(DATA RECORDS Opens)

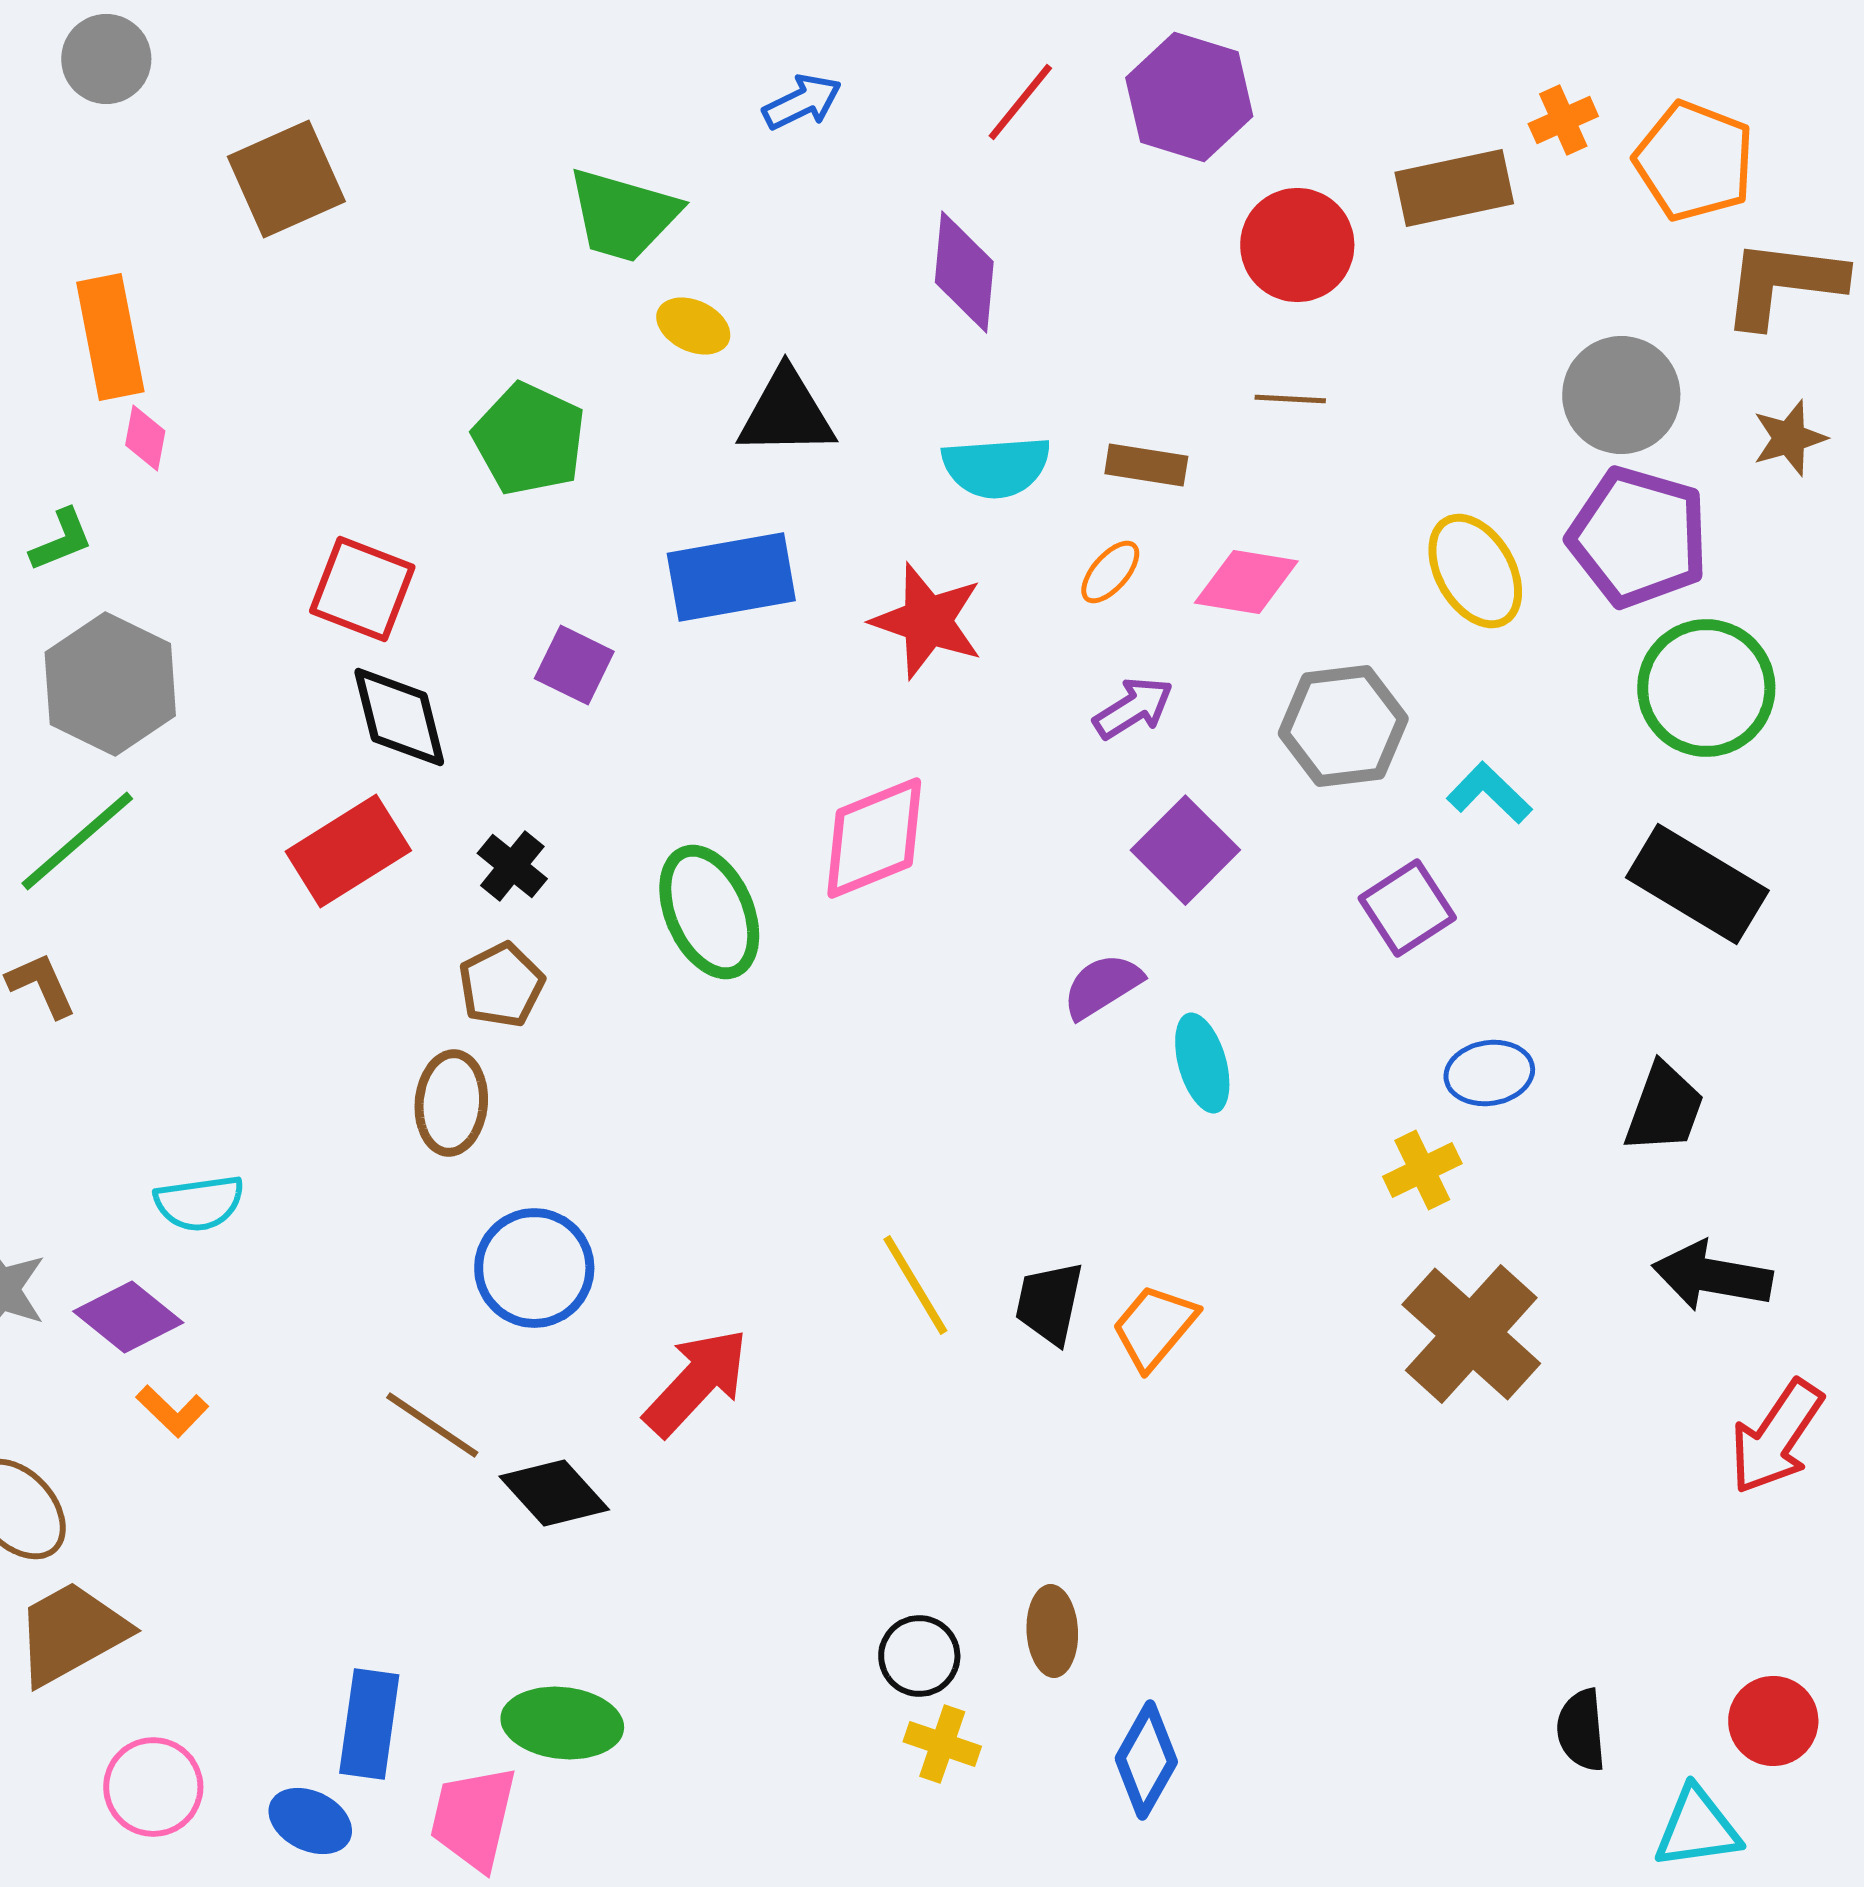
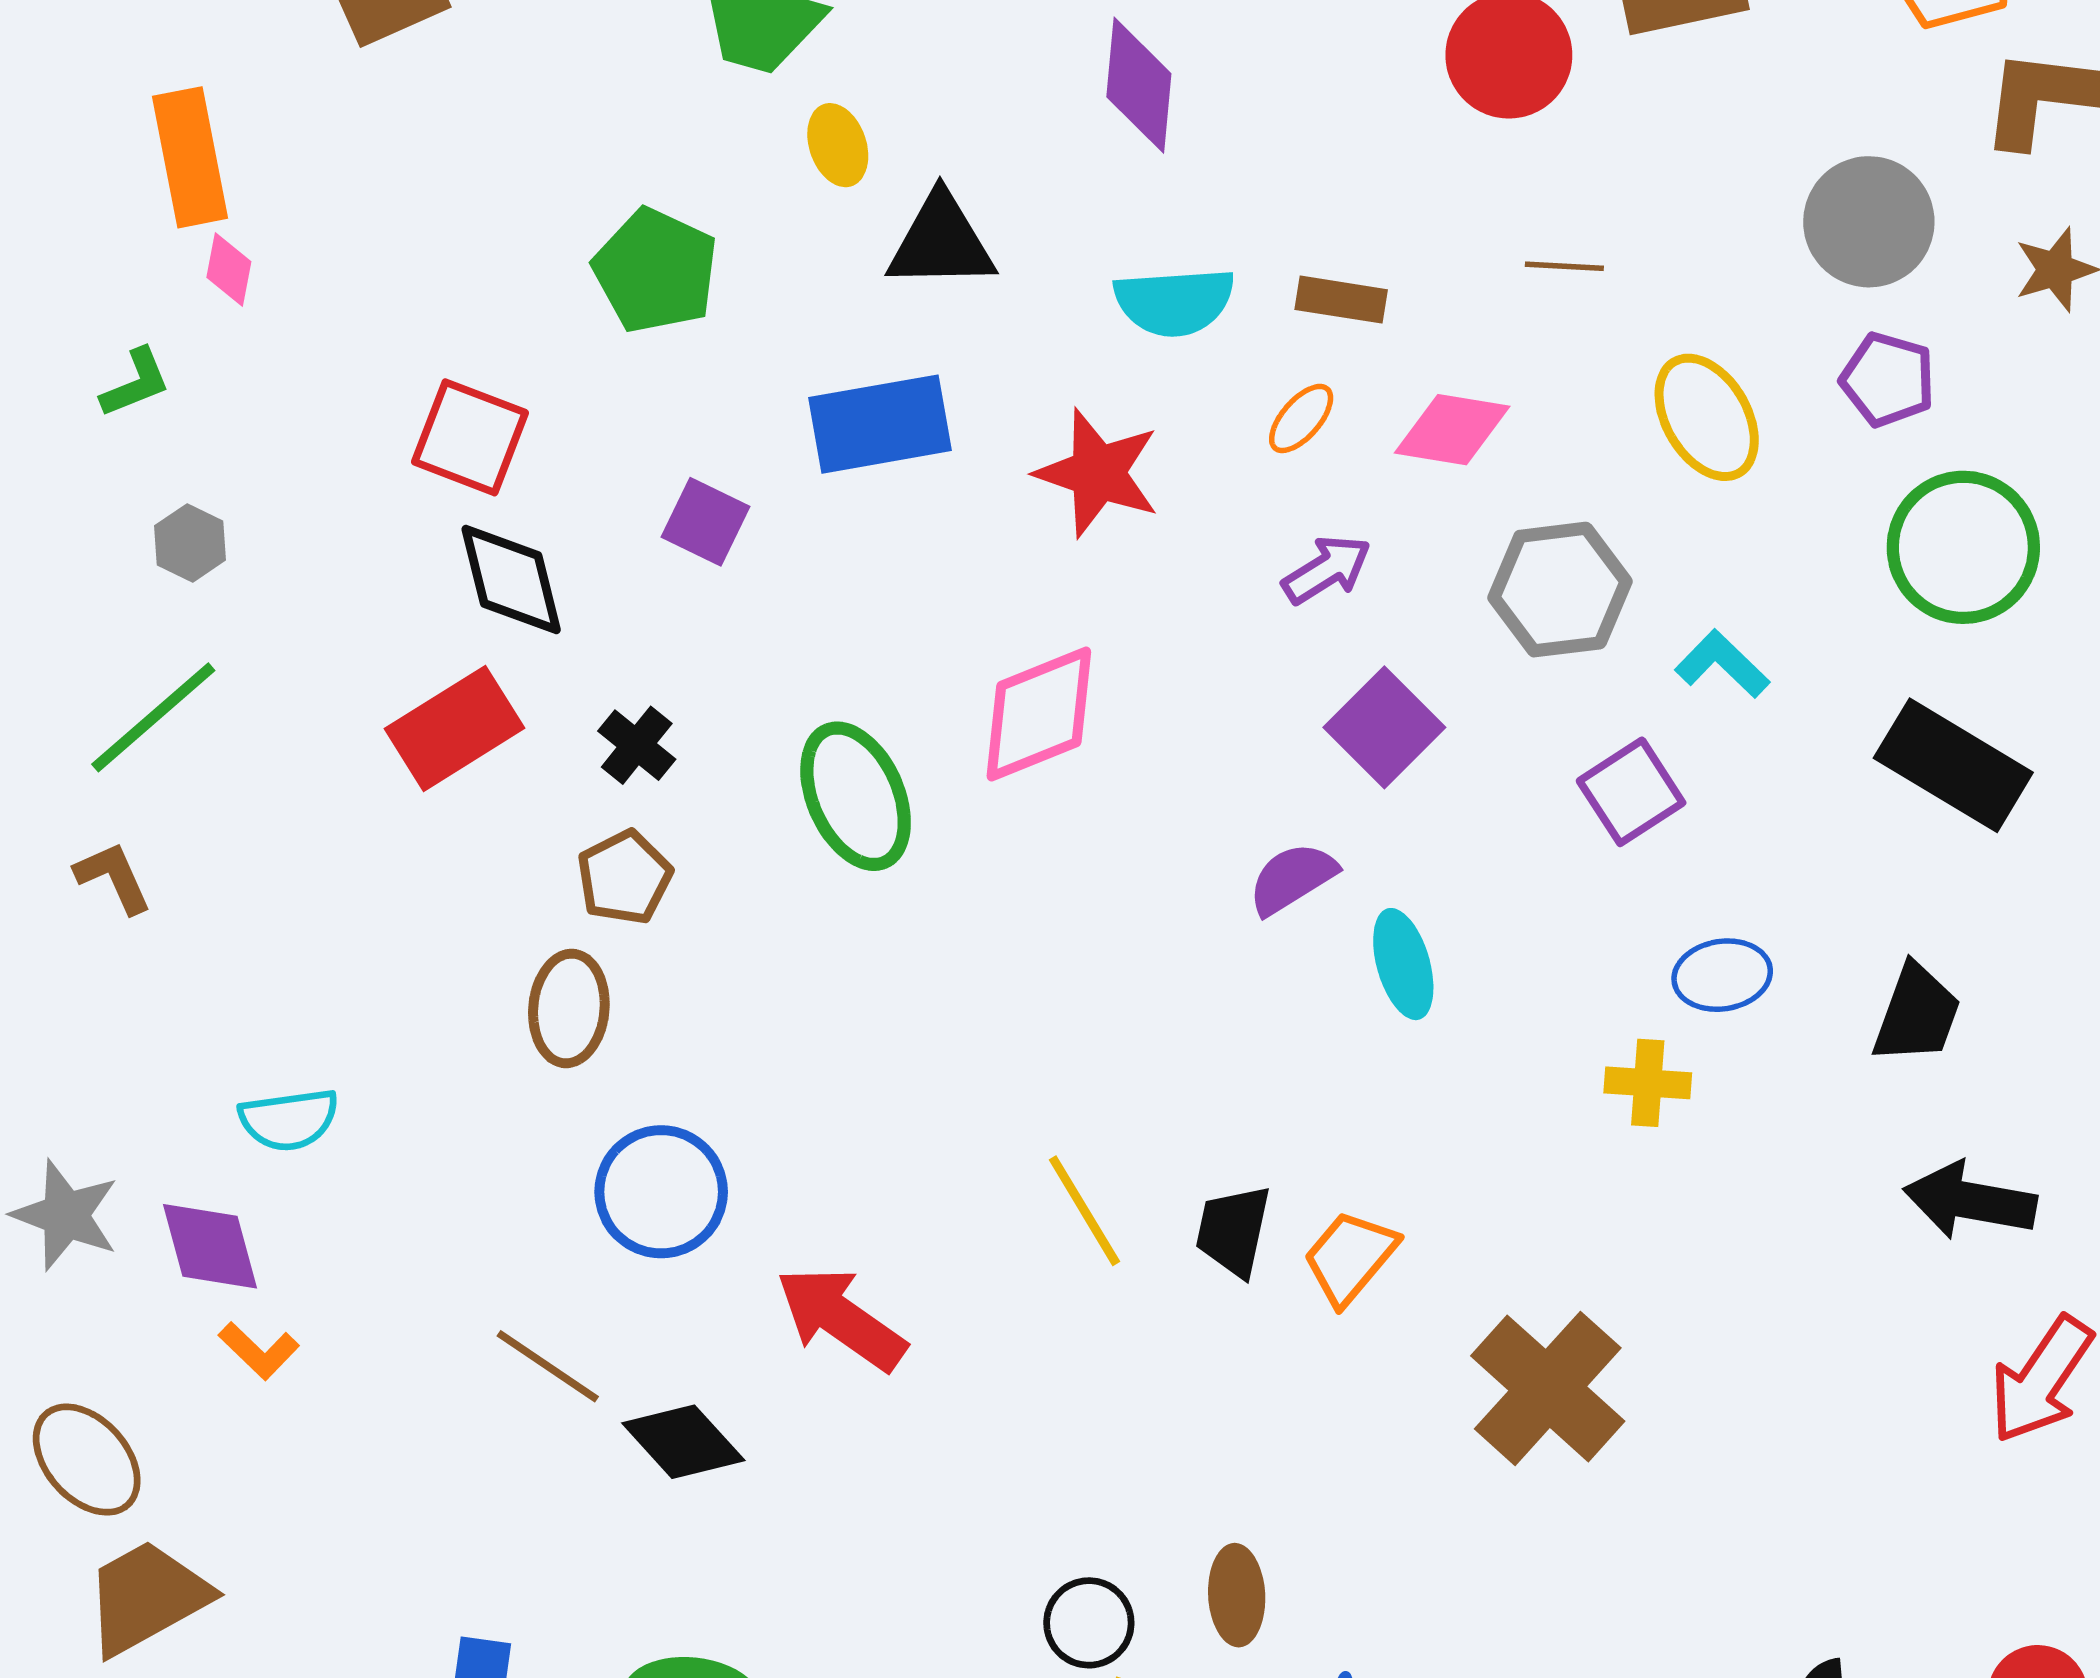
yellow ellipse: (693, 326) -> (838, 145), turned 46
brown line: (1290, 399) -> (1564, 266), moved
purple pentagon: (1638, 537) -> (1888, 380), size x0.6
gray hexagon: (110, 684) -> (190, 543), size x0.5
yellow cross: (1422, 1170) -> (1648, 1083), turned 30
purple diamond: (128, 1317) -> (210, 1246), turned 36
brown cross: (1471, 1334) -> (1548, 1388), moved
red arrow: (696, 1382) -> (841, 1318), turned -98

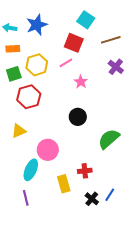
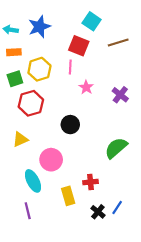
pink line: (66, 63) -> (70, 67), turned -56
purple cross: (116, 67) -> (120, 95), moved
black circle: (78, 117) -> (70, 125), moved
cyan ellipse: (31, 170) -> (33, 181), turned -50

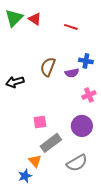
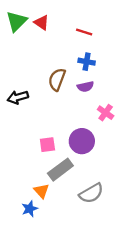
blue cross: (86, 61) -> (87, 62), moved
pink cross: (89, 95) -> (106, 113), turned -32
purple circle: (82, 126) -> (82, 141), moved

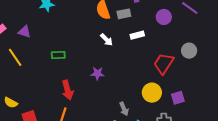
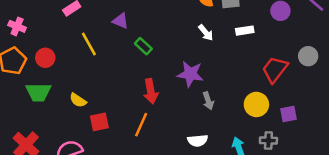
purple triangle: (24, 32) -> (120, 21), moved
green rectangle: (58, 55) -> (143, 46), turned 40
purple star: (97, 73) -> (190, 74), size x1.5
gray arrow: (124, 109) -> (208, 101), moved

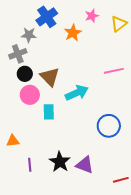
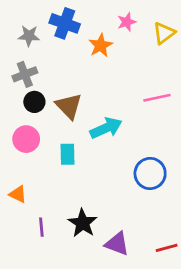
blue cross: (47, 17) -> (65, 23), turned -35
gray star: (29, 35) -> (29, 36), moved
pink circle: (30, 95) -> (26, 139), moved
orange triangle: (13, 141) -> (18, 194), turned 32
purple triangle: (85, 165) -> (117, 244), moved

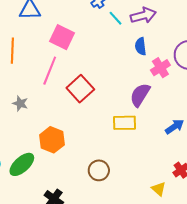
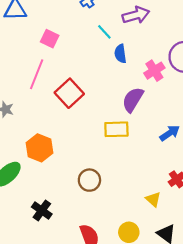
cyan line: (116, 18) -> (104, 32), moved
pink square: (62, 37) -> (50, 39), size x0.7
blue semicircle: (141, 46) -> (120, 54), moved

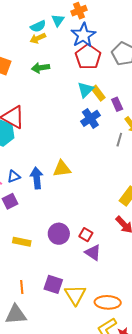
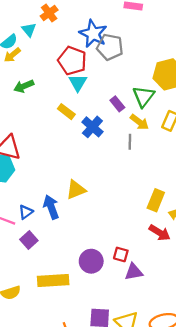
blue star: (83, 35) -> (93, 34), moved
cyan triangle: (85, 90) -> (78, 83), moved
yellow rectangle: (98, 93) -> (66, 112), moved
yellow rectangle: (22, 242) -> (53, 281), size x1.5
purple triangle: (93, 253) -> (134, 272), turned -30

(DATA RECORDS Closes)

■ **WHAT IS REQUIRED**
Where a line of the material holds the word "blue", copy that line.

■ **ANSWER FOR THIS EXERCISE**
blue cross: (86, 61) -> (87, 62), moved
blue cross: (47, 17) -> (65, 23), turned -35
blue semicircle: (141, 46) -> (120, 54), moved
blue star: (83, 35) -> (93, 34), moved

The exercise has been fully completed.